## EXERCISE REQUIREMENTS:
When you reach the line that contains "(297, 381) = (616, 257): red" in the data below, start reproducing lines exactly, and stop after the line that contains "(647, 320) = (307, 158): red pyramid -> none".
★ ★ ★
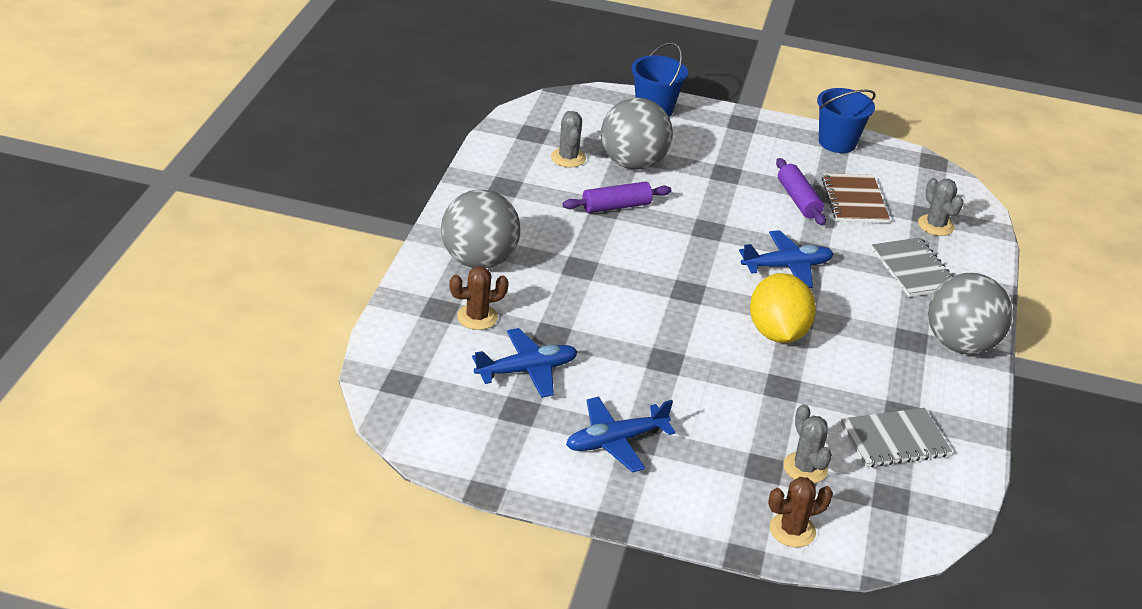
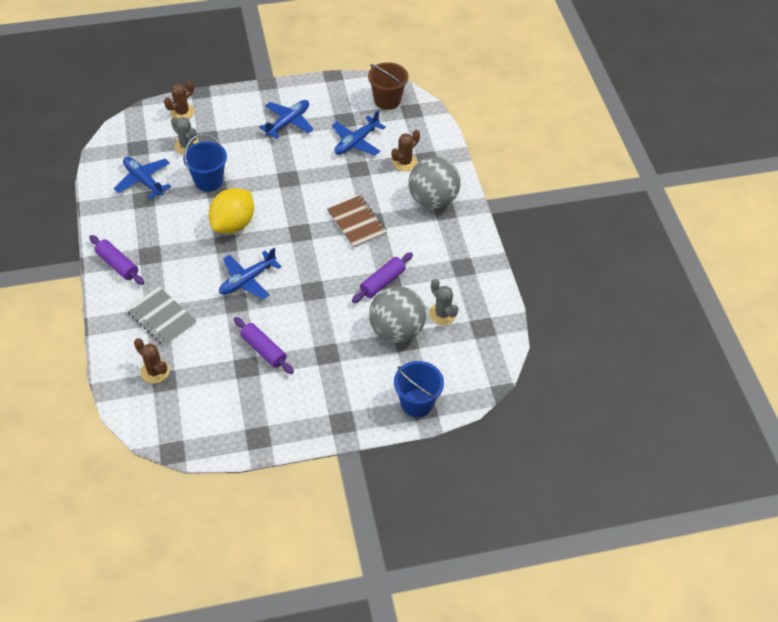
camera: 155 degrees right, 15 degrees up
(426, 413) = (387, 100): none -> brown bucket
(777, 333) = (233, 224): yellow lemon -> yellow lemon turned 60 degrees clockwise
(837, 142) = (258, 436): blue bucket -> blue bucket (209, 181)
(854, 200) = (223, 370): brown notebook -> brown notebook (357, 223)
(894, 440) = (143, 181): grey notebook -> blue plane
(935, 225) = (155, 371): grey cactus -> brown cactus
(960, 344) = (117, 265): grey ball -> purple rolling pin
★ ★ ★
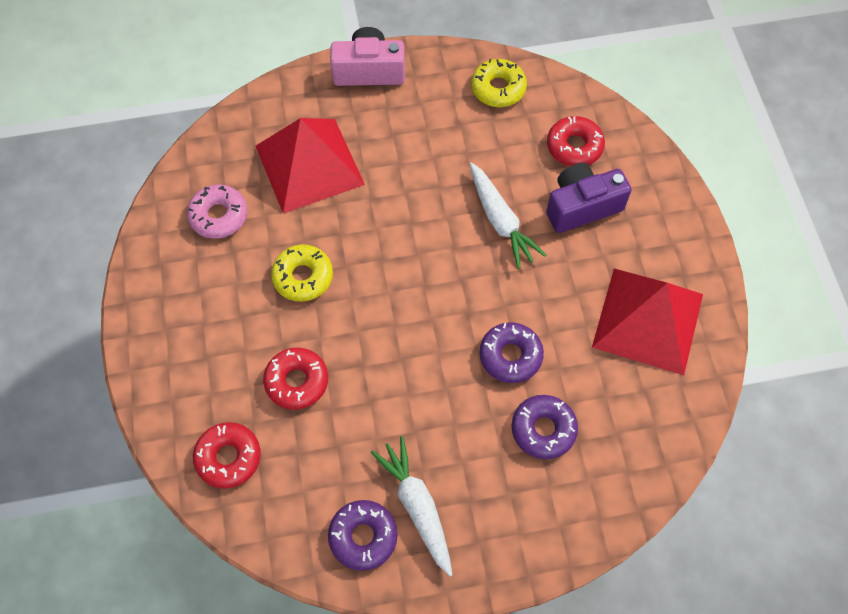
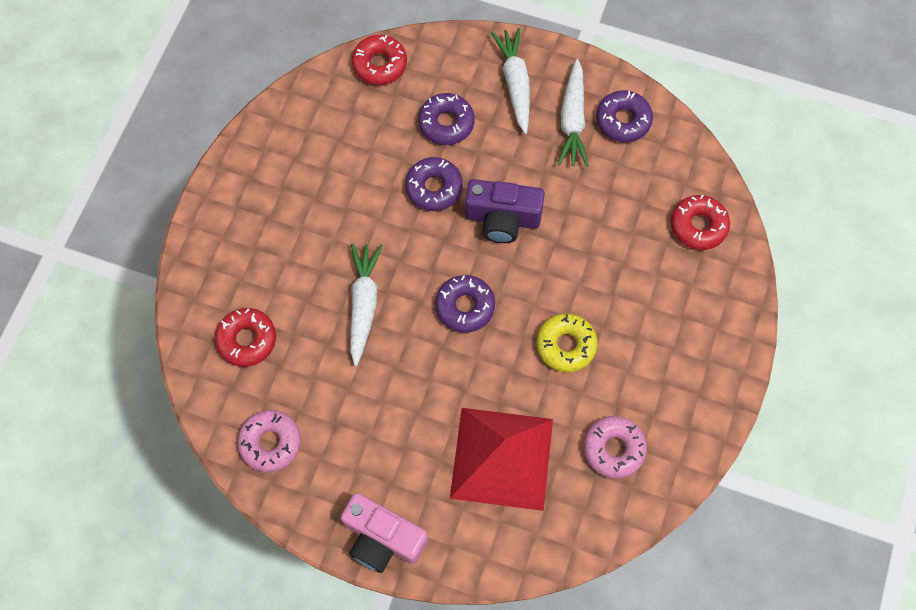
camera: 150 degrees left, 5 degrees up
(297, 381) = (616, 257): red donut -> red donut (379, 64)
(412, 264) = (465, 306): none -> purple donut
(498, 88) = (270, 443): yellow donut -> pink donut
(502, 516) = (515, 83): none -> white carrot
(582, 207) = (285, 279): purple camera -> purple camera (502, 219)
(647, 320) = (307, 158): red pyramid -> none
★ ★ ★
## ANSWER FOR THIS EXERCISE:
(297, 381) = (616, 257): red donut -> red donut (379, 64)
(412, 264) = (465, 306): none -> purple donut
(498, 88) = (270, 443): yellow donut -> pink donut
(502, 516) = (515, 83): none -> white carrot
(582, 207) = (285, 279): purple camera -> purple camera (502, 219)
(647, 320) = (307, 158): red pyramid -> none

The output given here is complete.